[Collected data]

== Segment start ==

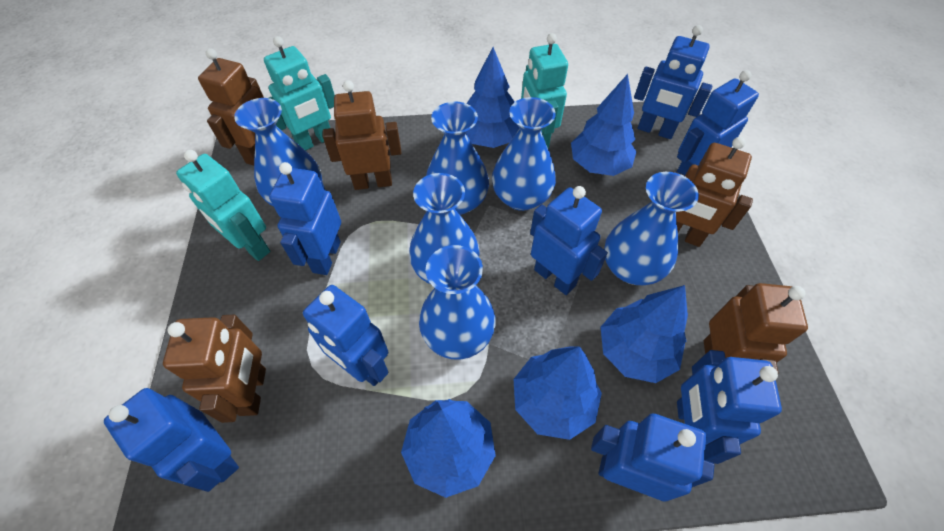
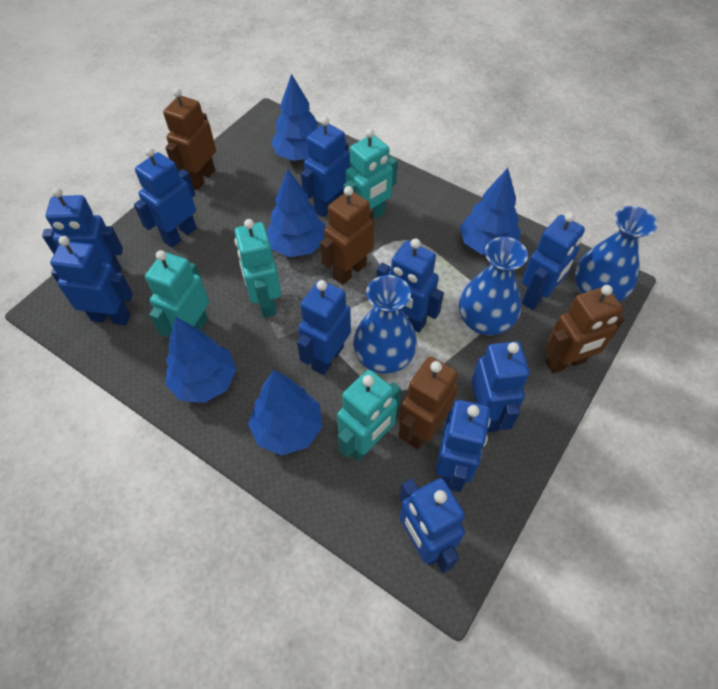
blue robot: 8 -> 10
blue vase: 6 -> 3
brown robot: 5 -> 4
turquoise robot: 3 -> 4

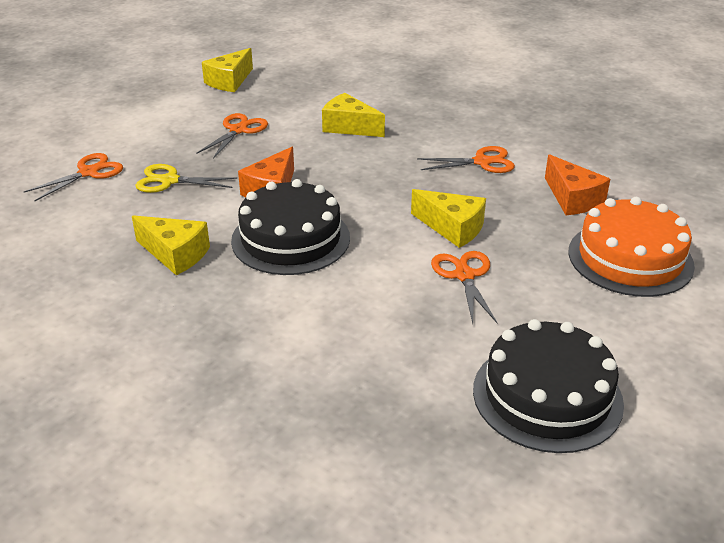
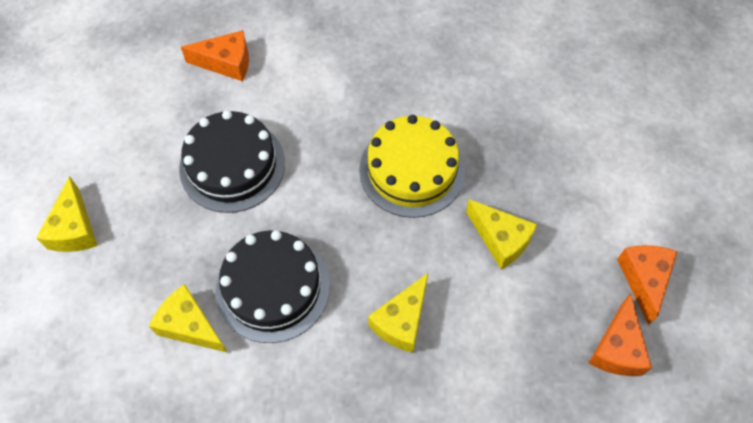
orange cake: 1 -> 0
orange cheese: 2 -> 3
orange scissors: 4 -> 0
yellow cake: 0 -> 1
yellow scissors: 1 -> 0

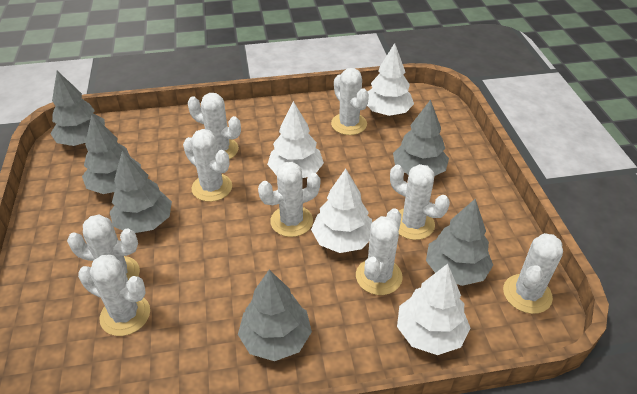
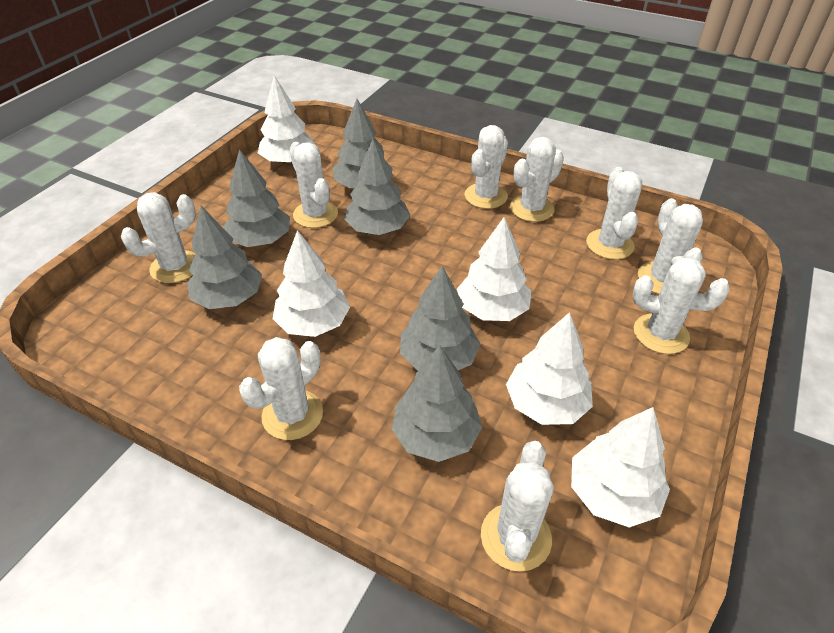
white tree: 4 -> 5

== Segment end ==

Directions:
Search the entries for the word "robot" and pick out every line that holds it.

Problem solution:
blue robot: 8 -> 10
brown robot: 5 -> 4
turquoise robot: 3 -> 4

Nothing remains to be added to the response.